### [Task data]
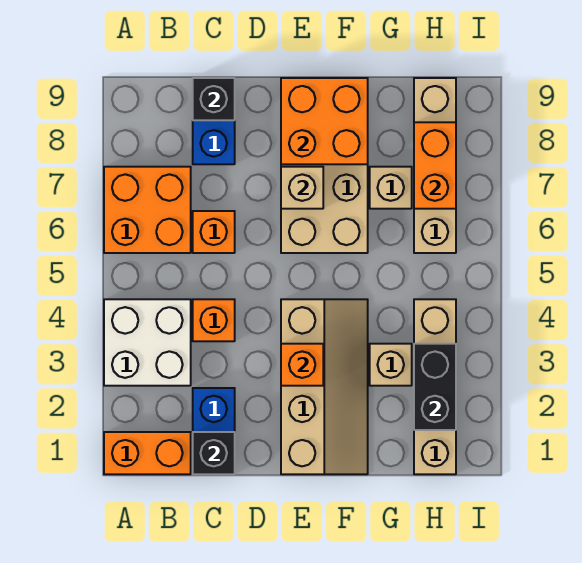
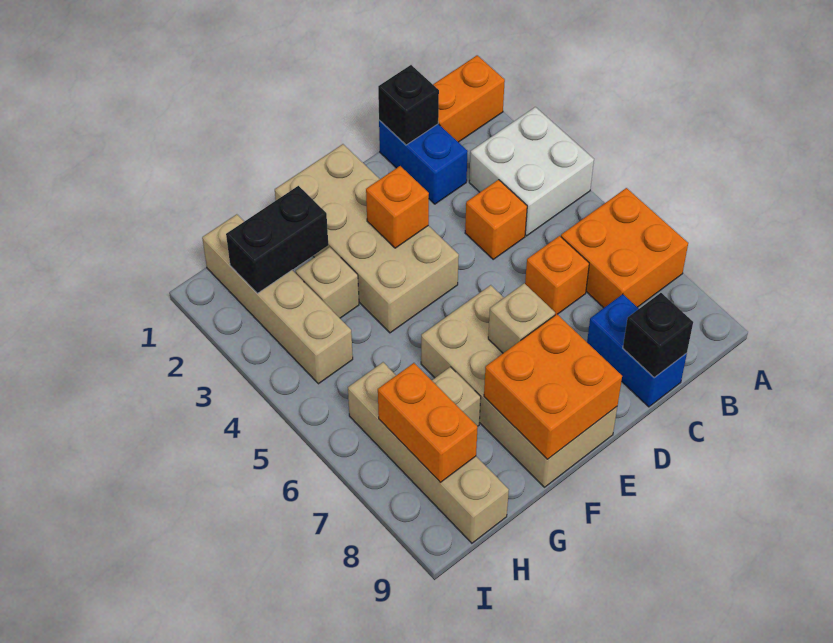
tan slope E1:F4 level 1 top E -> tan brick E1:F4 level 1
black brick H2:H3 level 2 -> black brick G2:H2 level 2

--

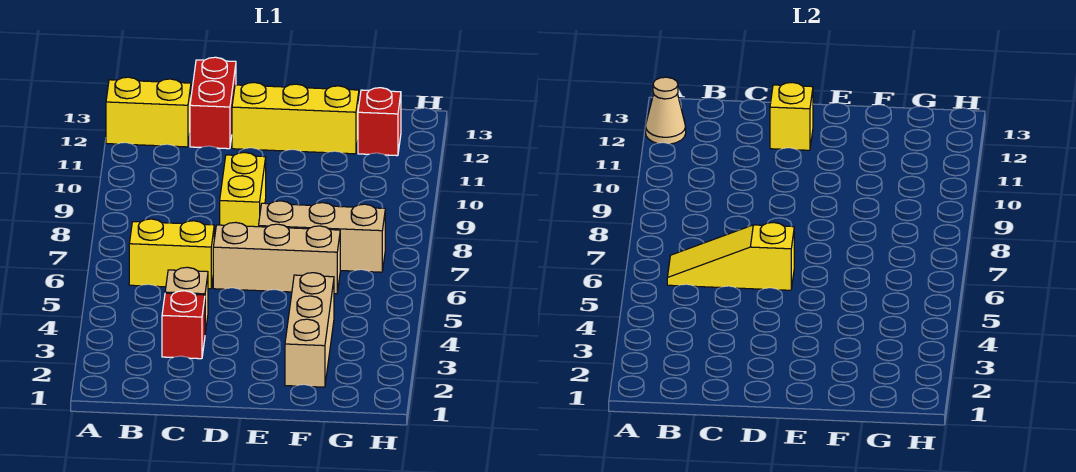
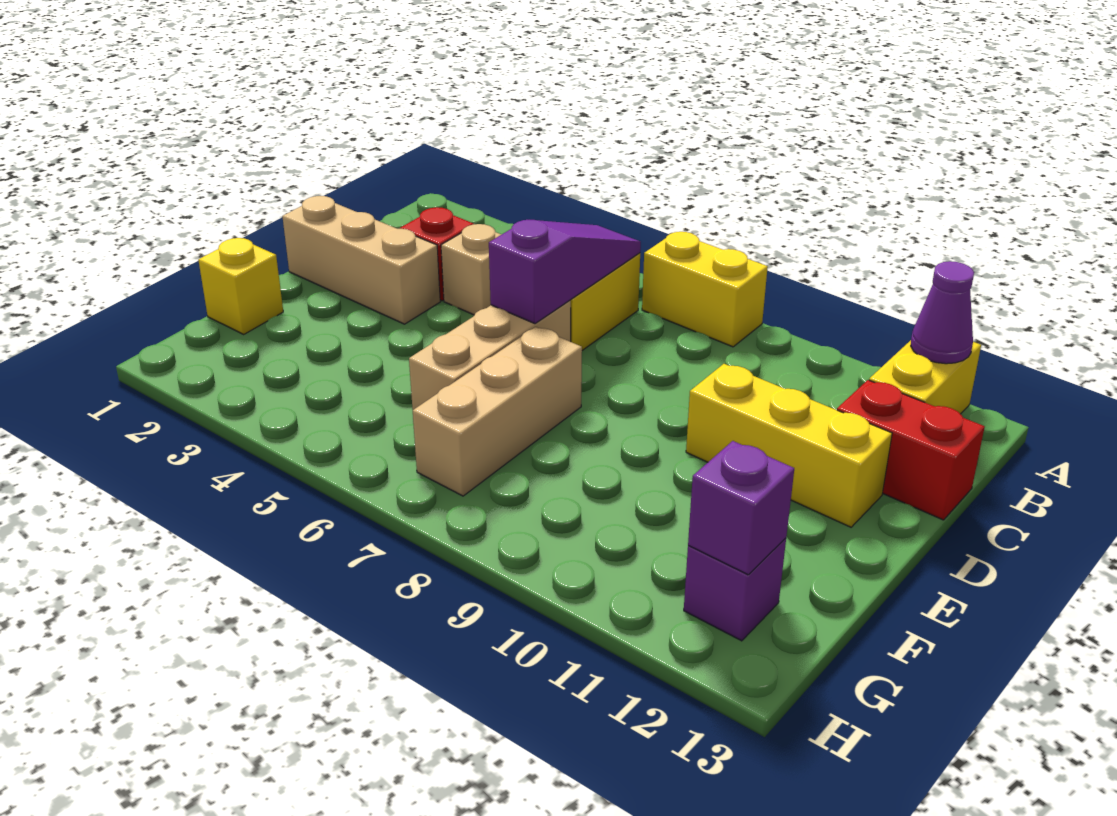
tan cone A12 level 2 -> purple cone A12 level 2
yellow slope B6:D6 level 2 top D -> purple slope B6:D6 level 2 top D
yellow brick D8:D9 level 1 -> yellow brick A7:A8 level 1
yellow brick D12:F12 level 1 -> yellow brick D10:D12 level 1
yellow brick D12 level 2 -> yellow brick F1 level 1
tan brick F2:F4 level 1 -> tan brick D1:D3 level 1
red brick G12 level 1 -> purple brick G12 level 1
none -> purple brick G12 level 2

### [What to work on]
All that is wanted is the stretch of lines above from the one containing "yellow brick D12 level" through the one containing "none -> purple brick G12 level 2", duplicated exactly.

### [Answer space]
yellow brick D12 level 2 -> yellow brick F1 level 1
tan brick F2:F4 level 1 -> tan brick D1:D3 level 1
red brick G12 level 1 -> purple brick G12 level 1
none -> purple brick G12 level 2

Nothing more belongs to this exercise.